* _What the task requires_
Determine the number of lines below that contain the string "AGND", and state only that number.

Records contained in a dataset
================================

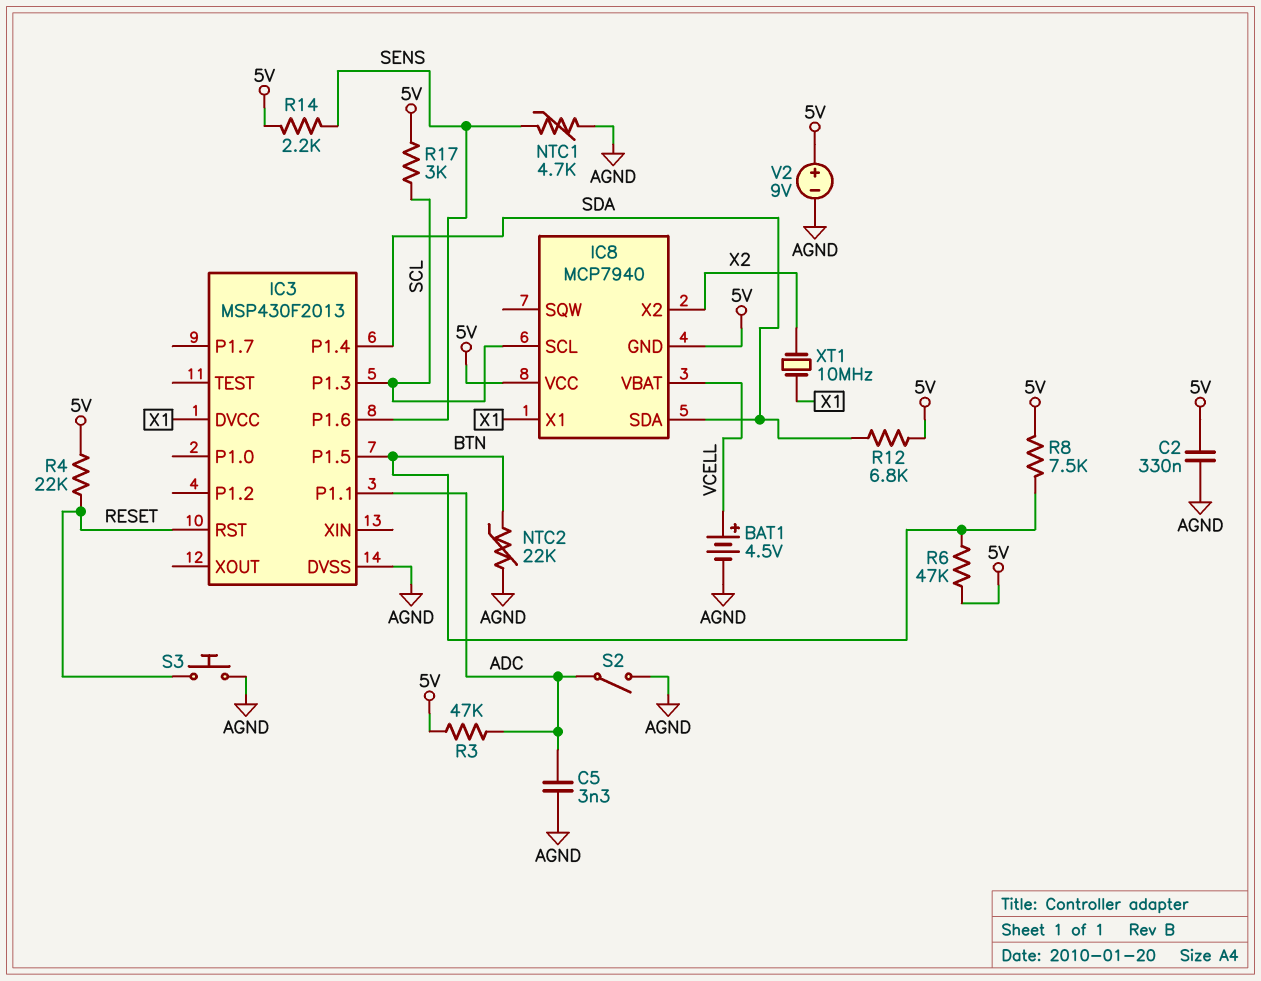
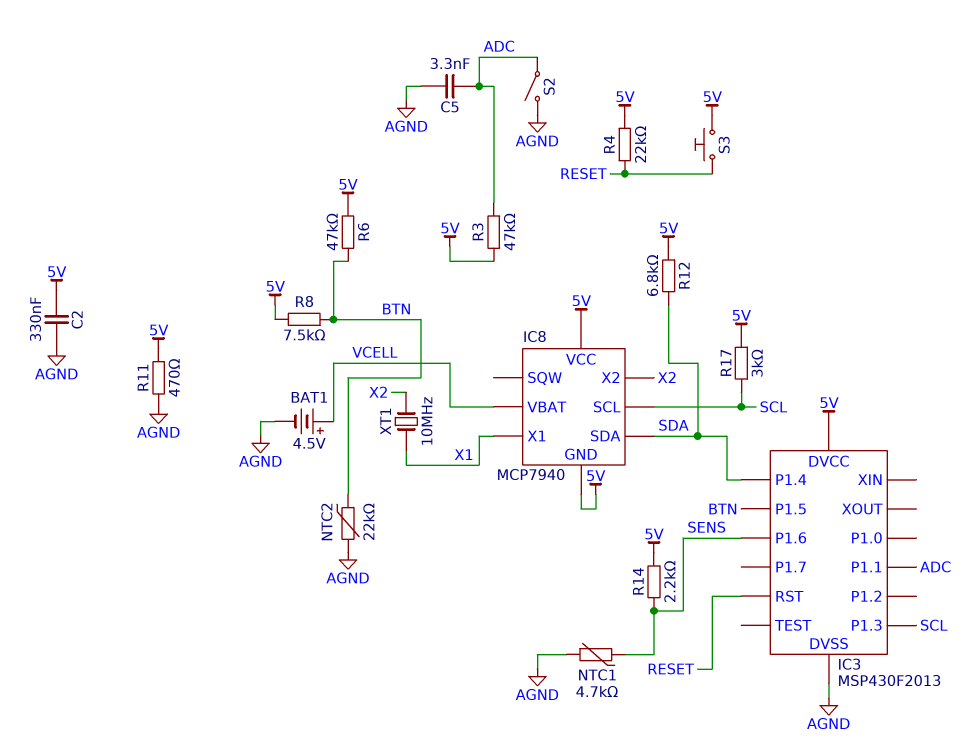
IC3 pin DVCC: X1 -> 5V
R11: none -> 470 (5V, AGND)
S3: button (AGND, RESET) -> button (5V, RESET)
V2: 9V (plus 5V, minus AGND) -> none

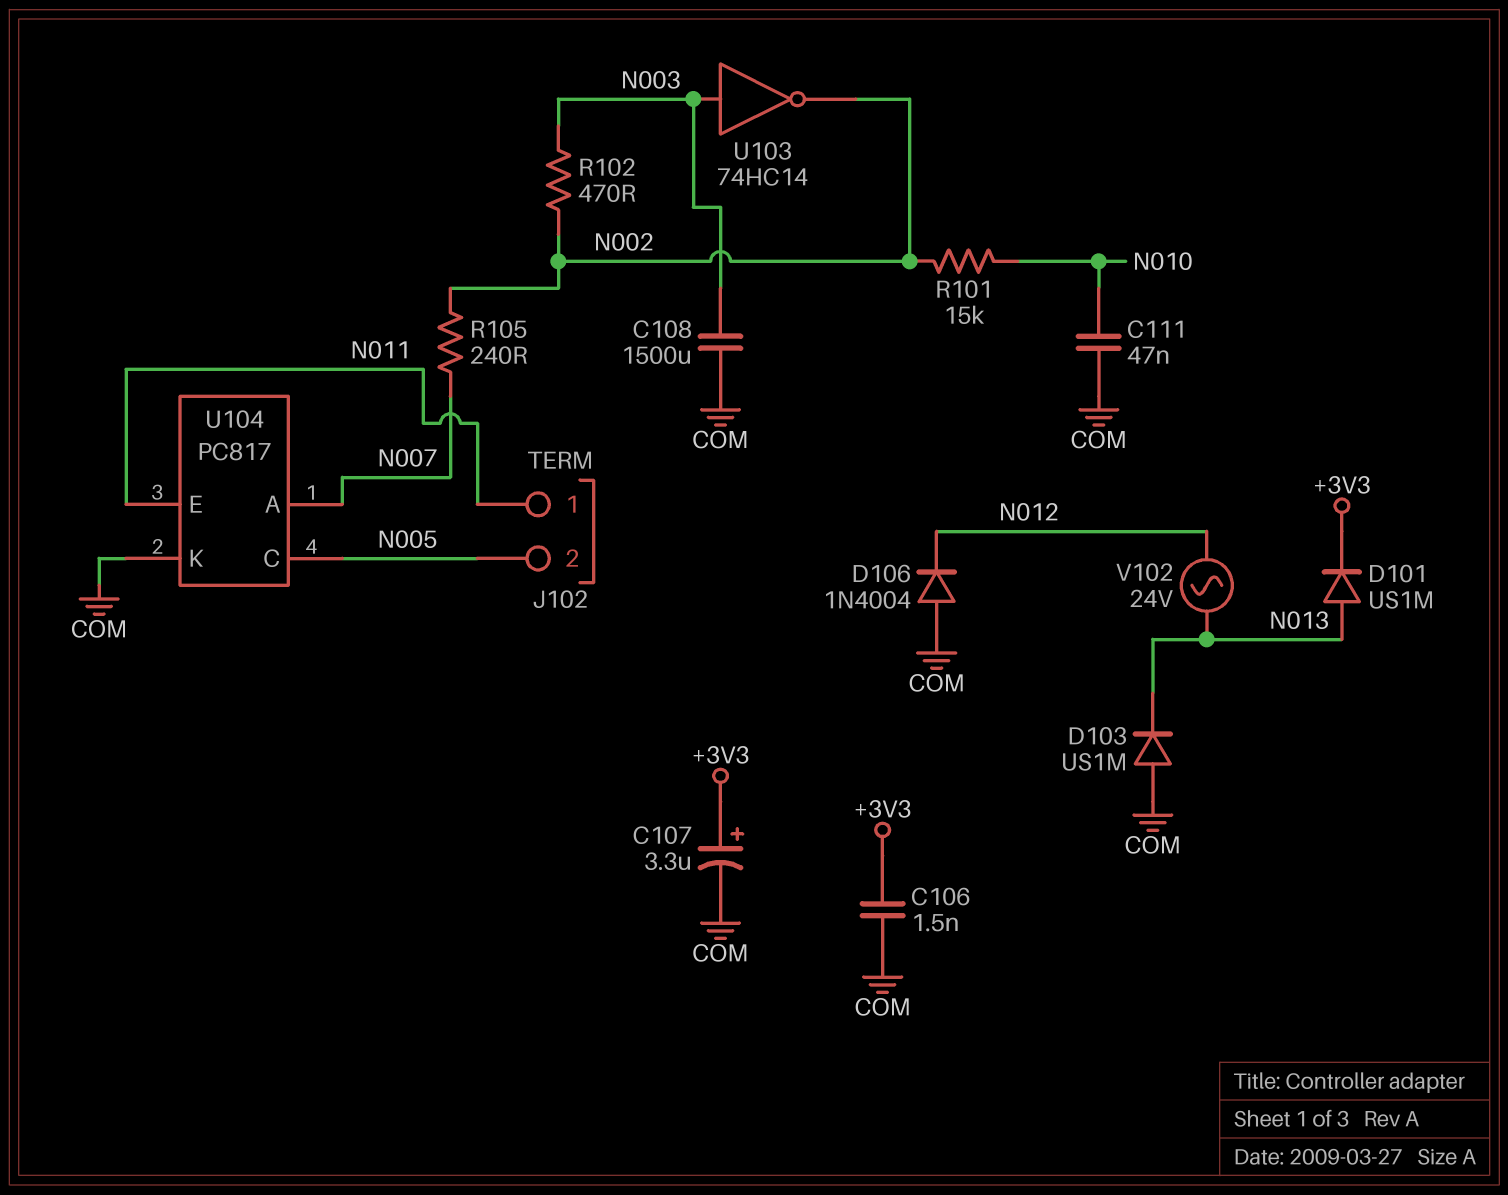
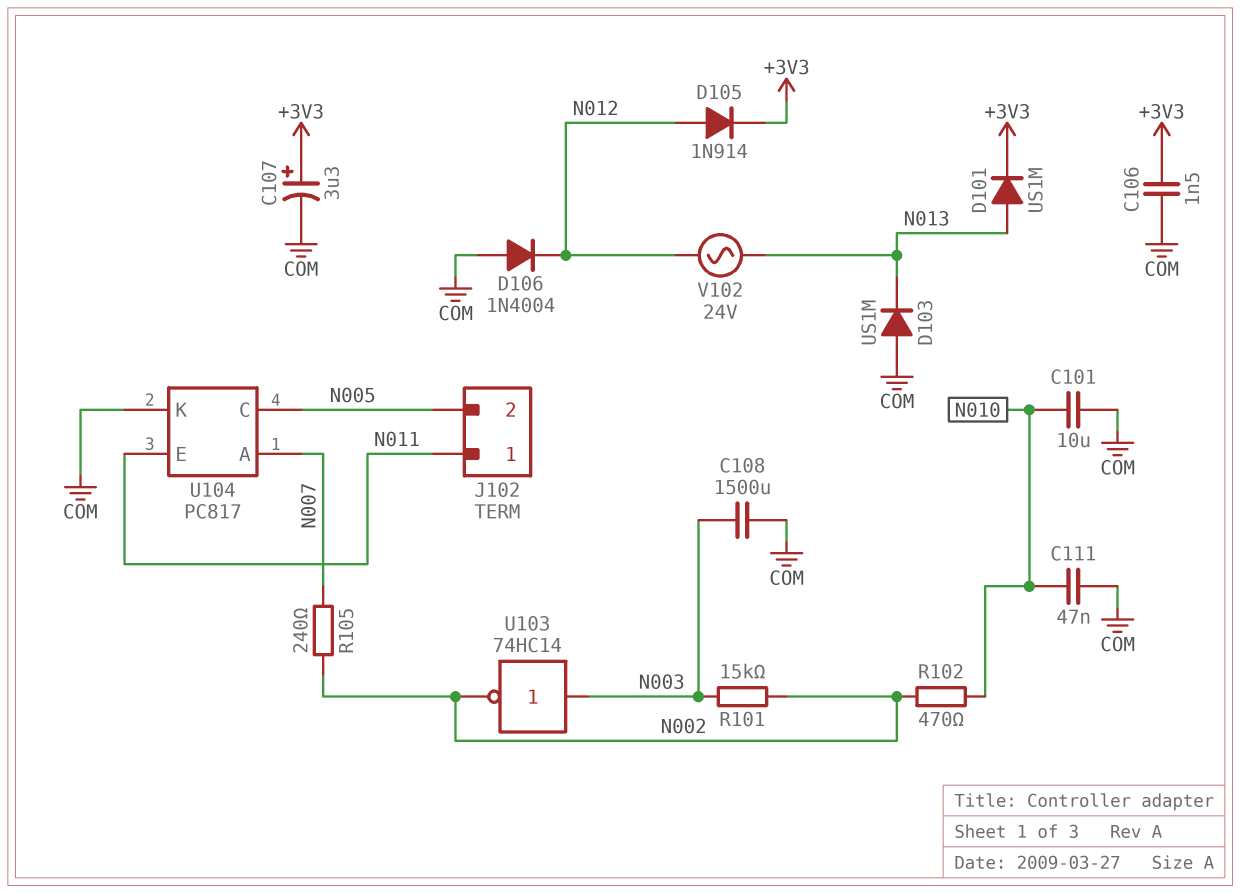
C101: none -> 10uF (COM, N010)
D105: none -> diode 1N914 (A N012, K +3V3)
R101: 15k (N002, N010) -> 15k (N002, N003)
R102: 470 (N002, N003) -> 470 (N002, N010)

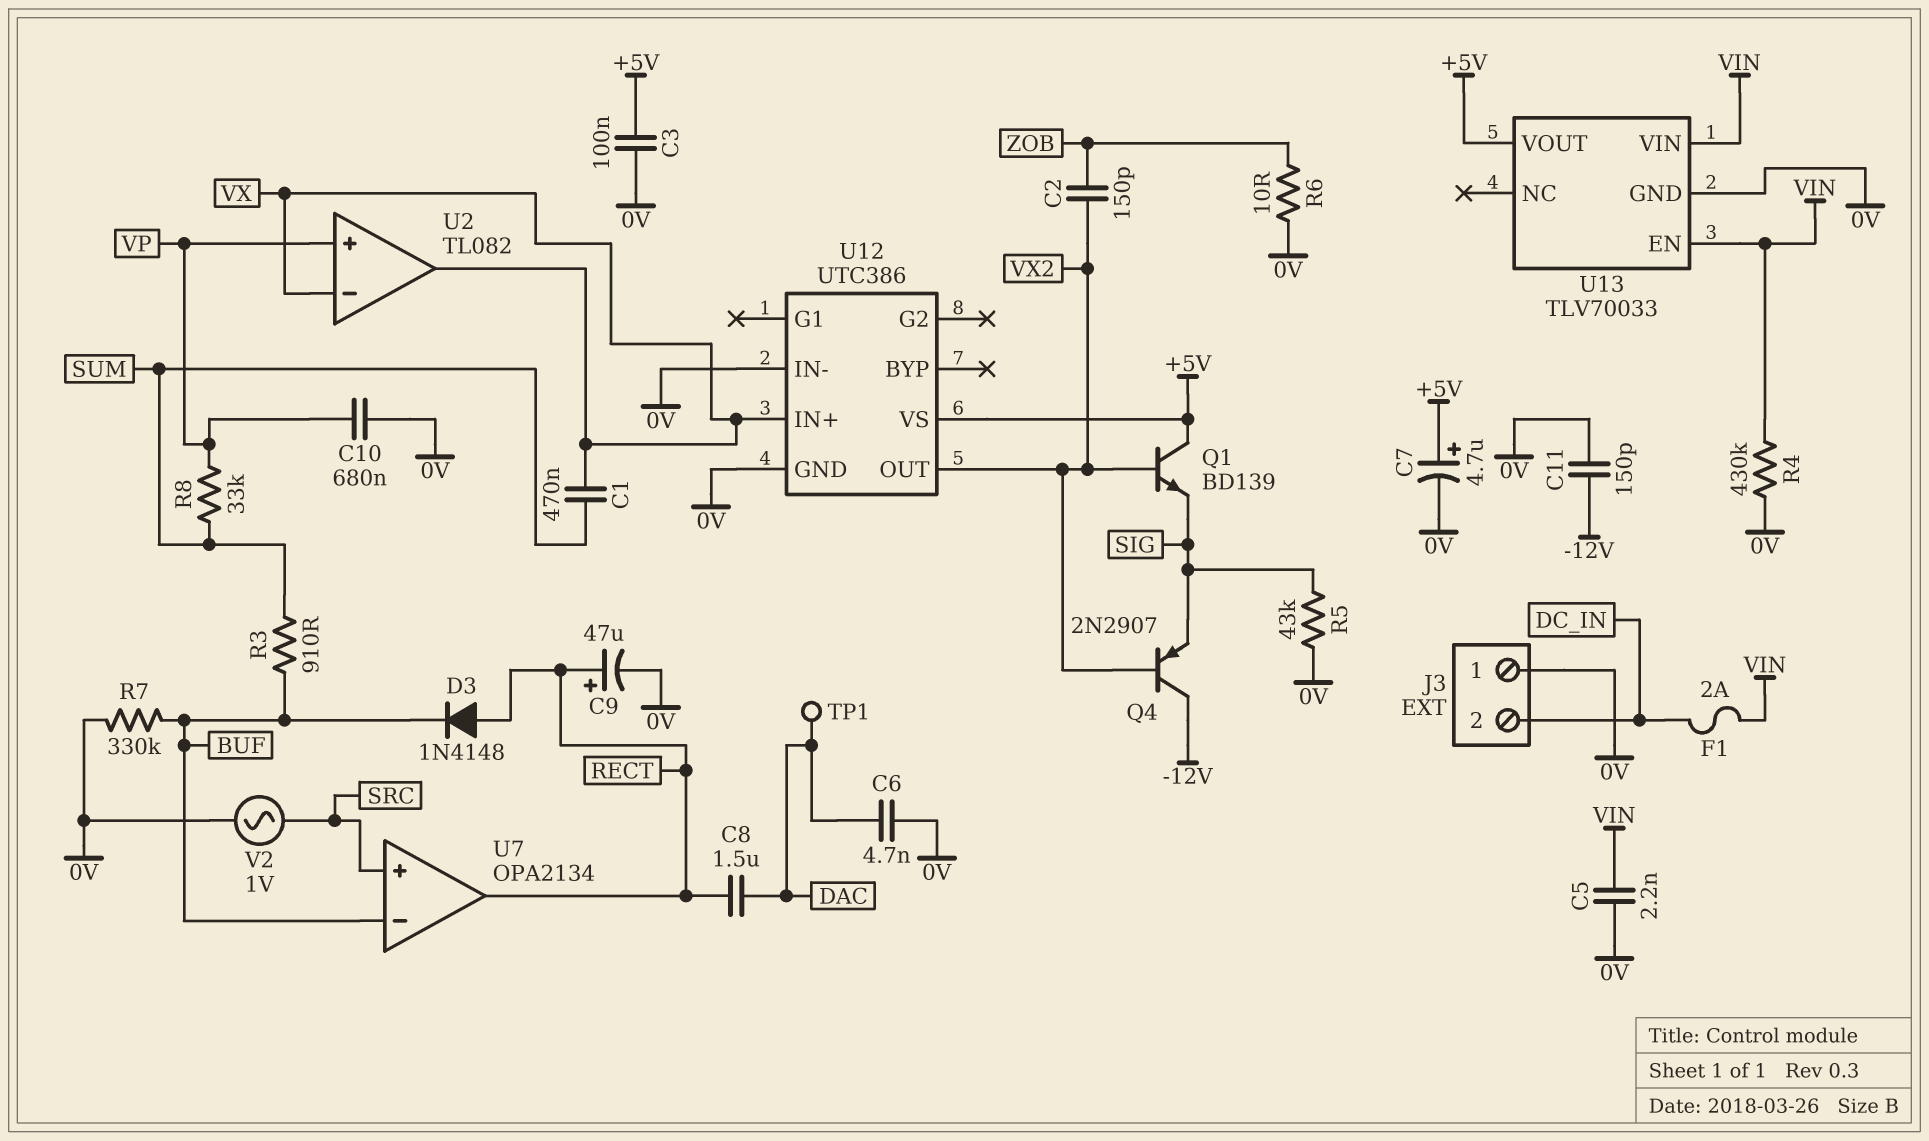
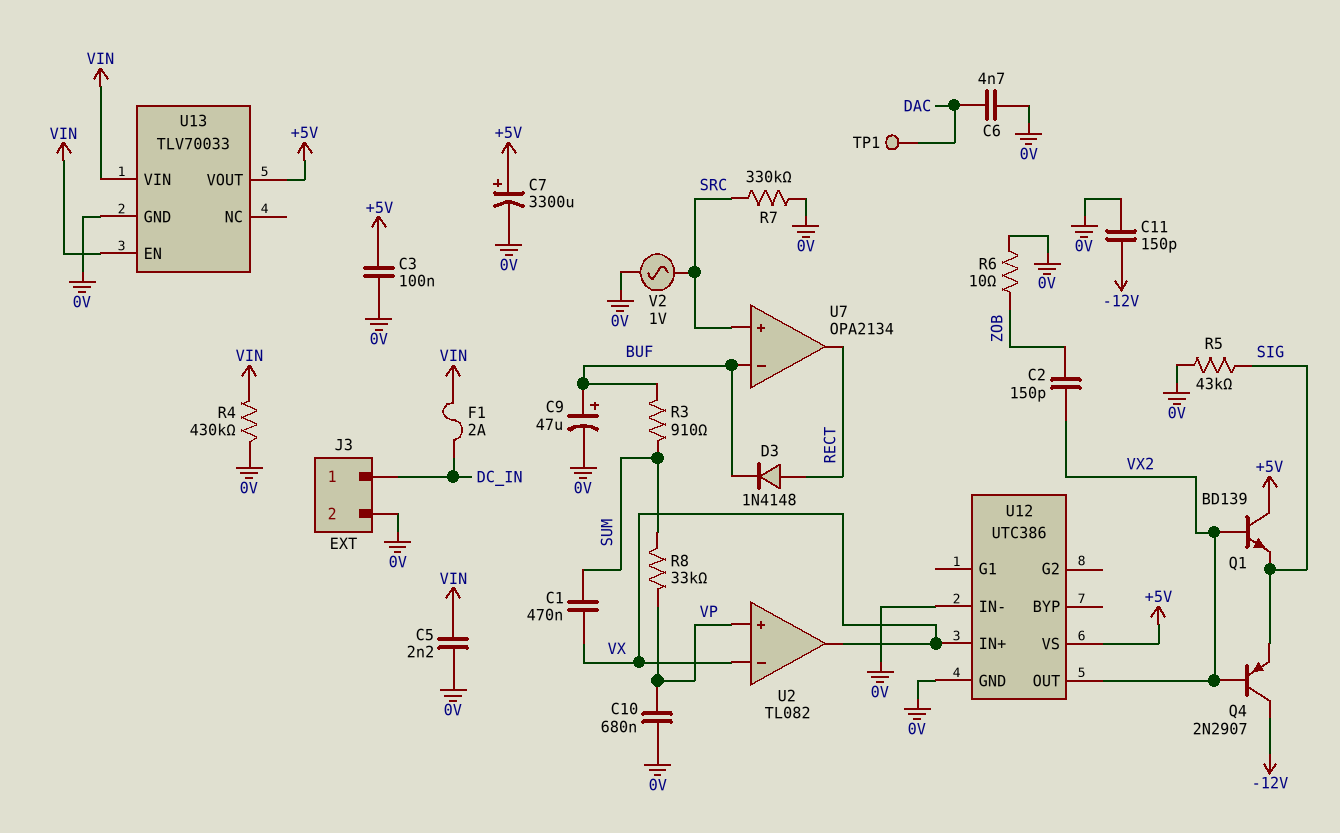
C7: 4.7uF (plus +5V, minus 0V) -> 3300uF (plus +5V, minus 0V)
C8: 1.5uF (DAC, RECT) -> none
C9: 47uF (plus RECT, minus 0V) -> 47uF (plus BUF, minus 0V)
J3 pin 1: 0V -> DC_IN
J3 pin 2: DC_IN -> 0V
R7: 330k (0V, BUF) -> 330k (0V, SRC)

================================

* _Final answer_
3